_Task to complete:_ Output exactly the span of lines beginning with the one that holds "C8: 68nF (GND, n10) -> none" and ending with the last line of the data below.

(Before-and-after change records)
┌────────

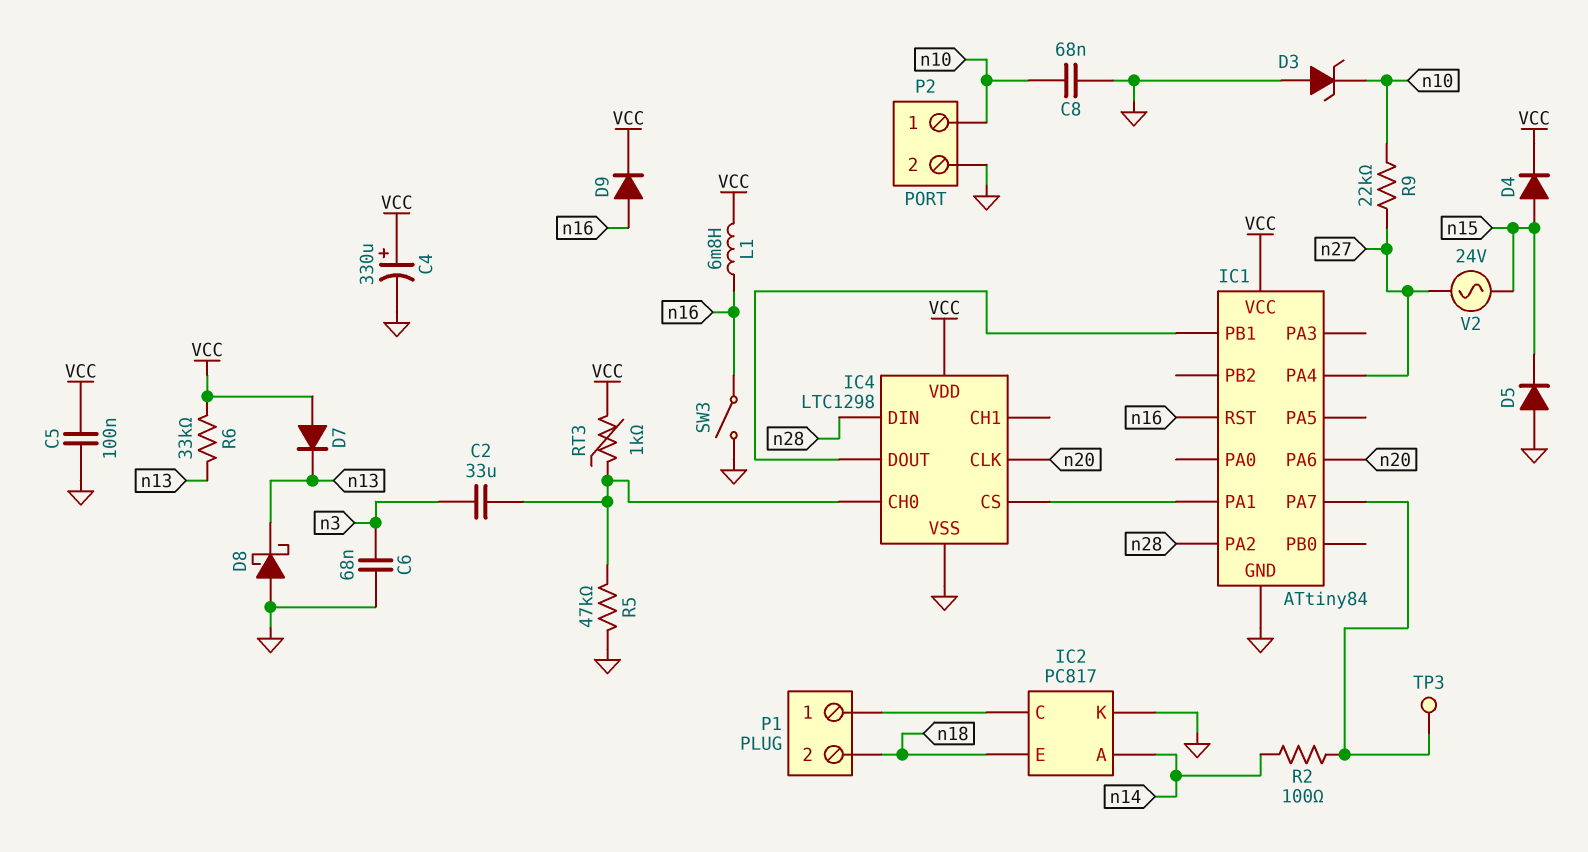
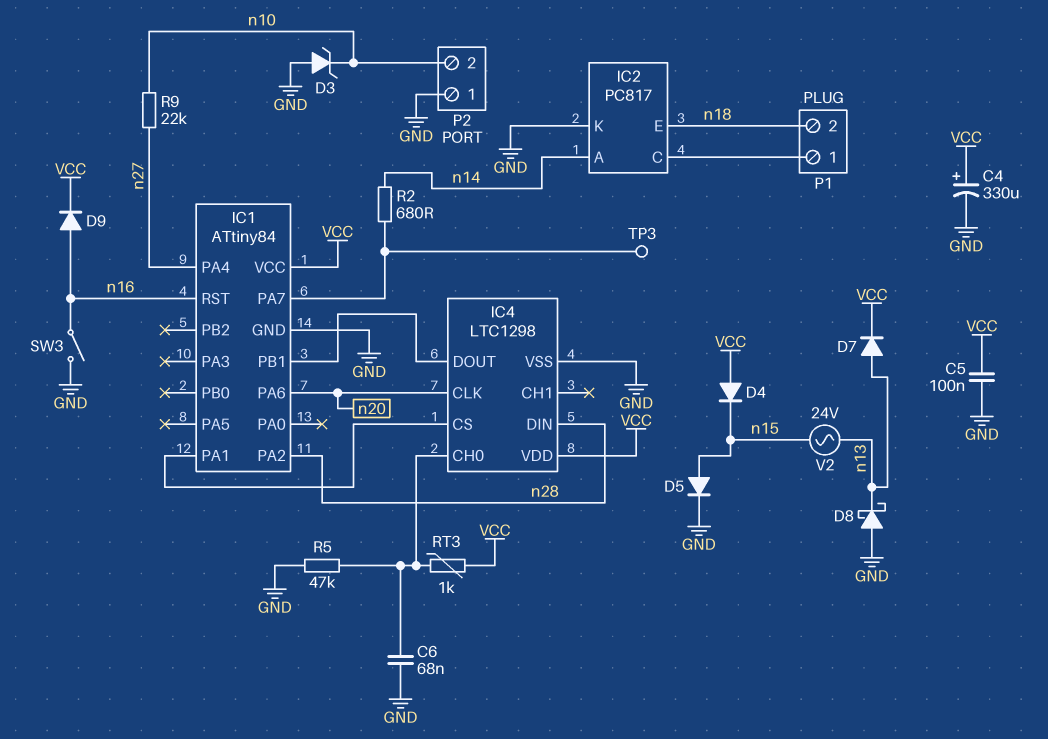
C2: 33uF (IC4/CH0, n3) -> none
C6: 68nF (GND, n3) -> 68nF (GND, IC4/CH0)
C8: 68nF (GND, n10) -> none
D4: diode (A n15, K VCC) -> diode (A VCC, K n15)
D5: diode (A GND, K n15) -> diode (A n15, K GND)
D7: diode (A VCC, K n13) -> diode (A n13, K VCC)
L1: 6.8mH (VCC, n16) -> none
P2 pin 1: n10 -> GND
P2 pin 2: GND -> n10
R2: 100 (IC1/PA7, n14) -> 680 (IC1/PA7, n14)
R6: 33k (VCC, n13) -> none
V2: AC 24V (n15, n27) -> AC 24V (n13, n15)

└────────

_Task output:_
C8: 68nF (GND, n10) -> none
D4: diode (A n15, K VCC) -> diode (A VCC, K n15)
D5: diode (A GND, K n15) -> diode (A n15, K GND)
D7: diode (A VCC, K n13) -> diode (A n13, K VCC)
L1: 6.8mH (VCC, n16) -> none
P2 pin 1: n10 -> GND
P2 pin 2: GND -> n10
R2: 100 (IC1/PA7, n14) -> 680 (IC1/PA7, n14)
R6: 33k (VCC, n13) -> none
V2: AC 24V (n15, n27) -> AC 24V (n13, n15)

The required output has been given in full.